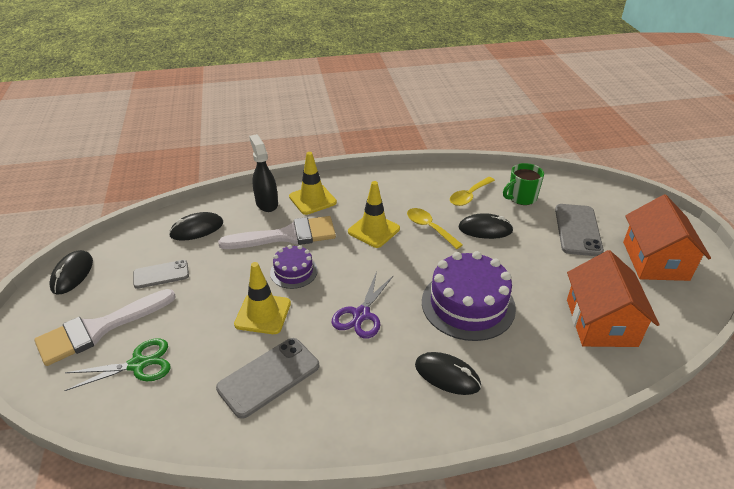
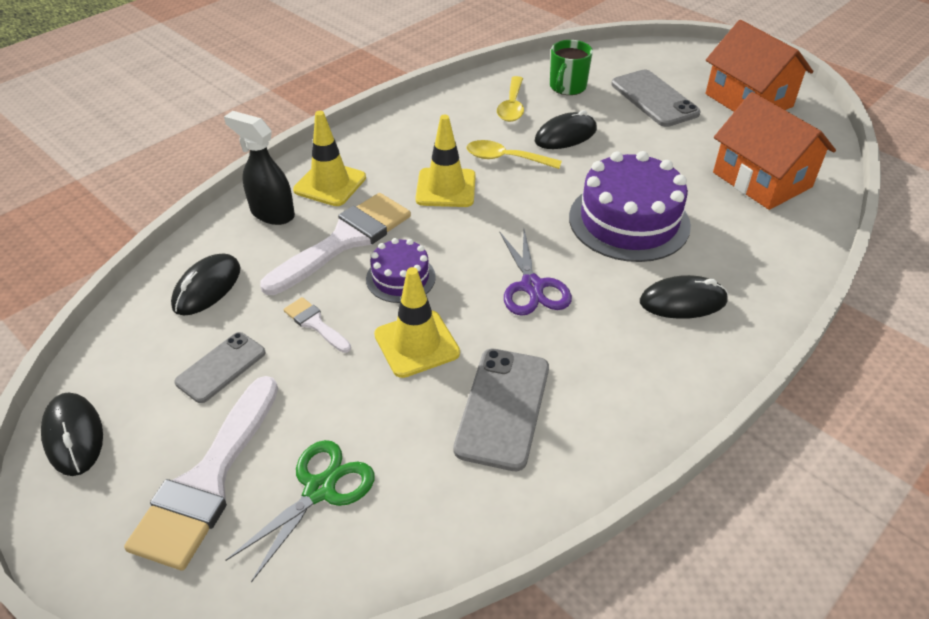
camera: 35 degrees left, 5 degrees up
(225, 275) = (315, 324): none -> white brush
==
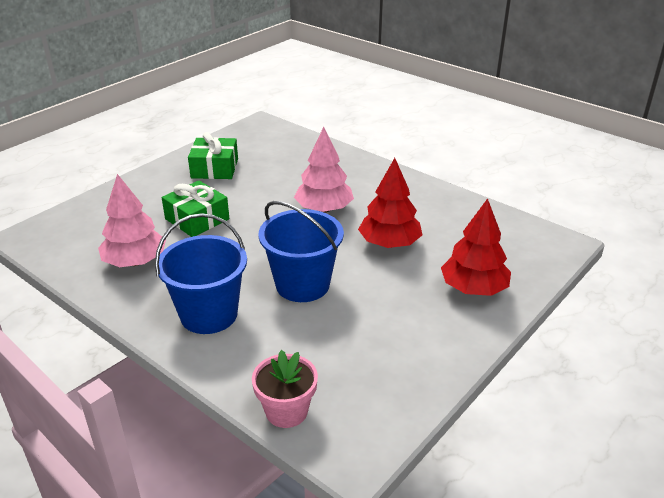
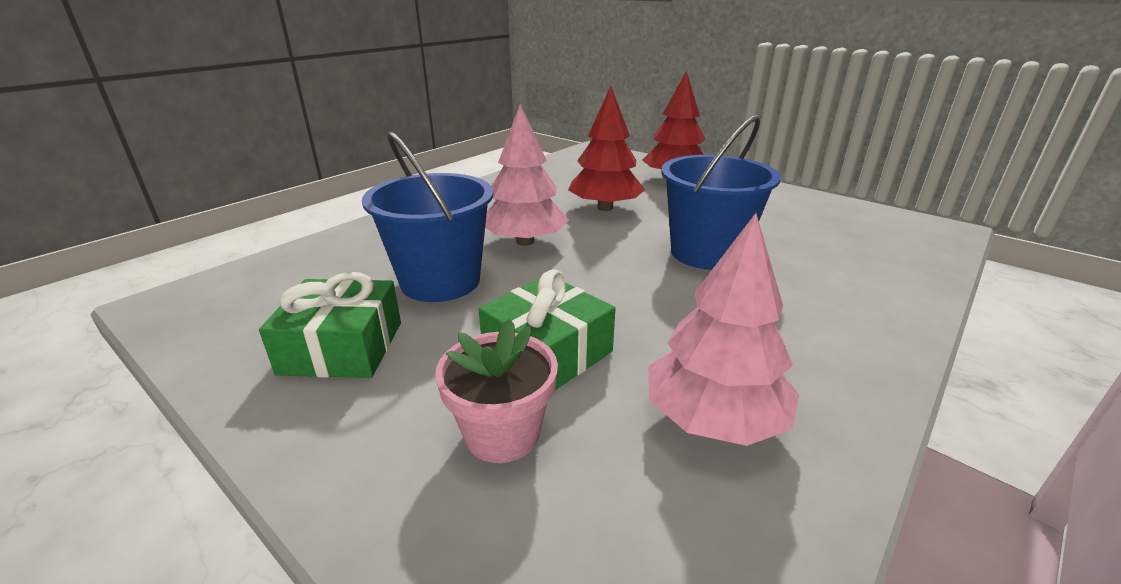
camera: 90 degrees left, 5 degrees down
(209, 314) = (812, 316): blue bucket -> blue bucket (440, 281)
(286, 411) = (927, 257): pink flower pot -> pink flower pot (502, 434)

Instructions for the task:
Please write out, exactly as they appear above, only the lines in the stretch from the line with "camera: 35 degrees left, 5 degrees up" through the line with "(225, 275) = (315, 324): none -> white brush".

Output of the task:
camera: 35 degrees left, 5 degrees up
(225, 275) = (315, 324): none -> white brush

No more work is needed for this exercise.